SUPPLIED INFORMATION:
Start of Block

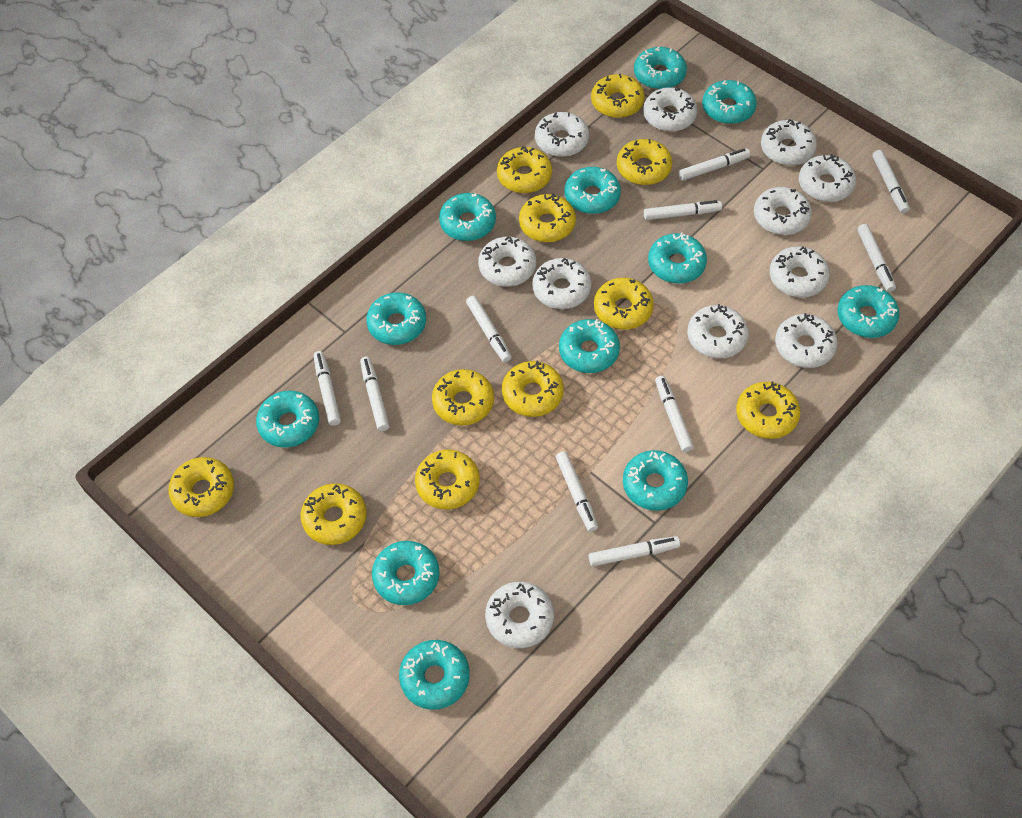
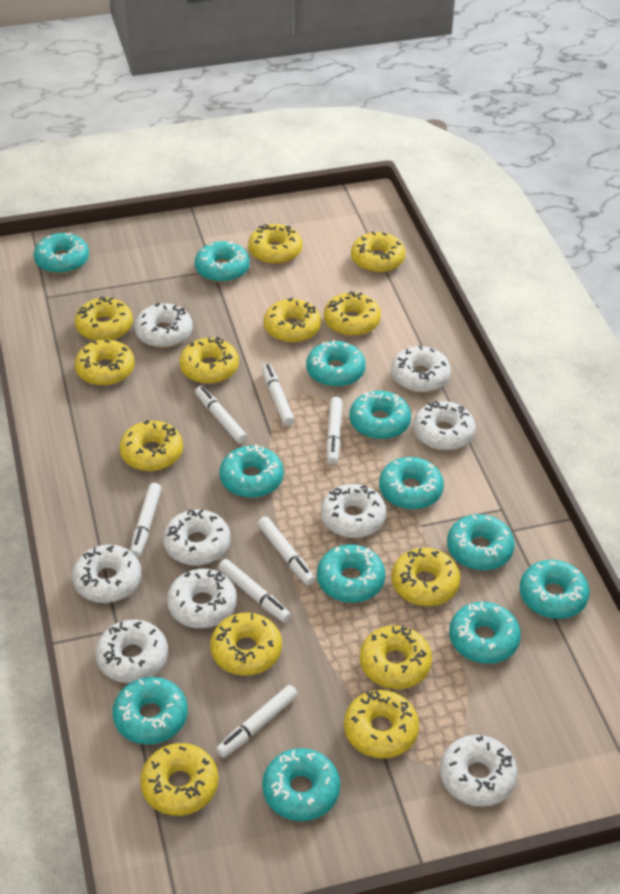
white donut: 11 -> 9
white marker: 10 -> 7
yellow donut: 11 -> 13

End of Block

WORK REQUIRED: Retype the data exactly as it stands, but keep the images out of your copy.

RESULT OF THIS EXERCISE:
white donut: 11 -> 9
white marker: 10 -> 7
yellow donut: 11 -> 13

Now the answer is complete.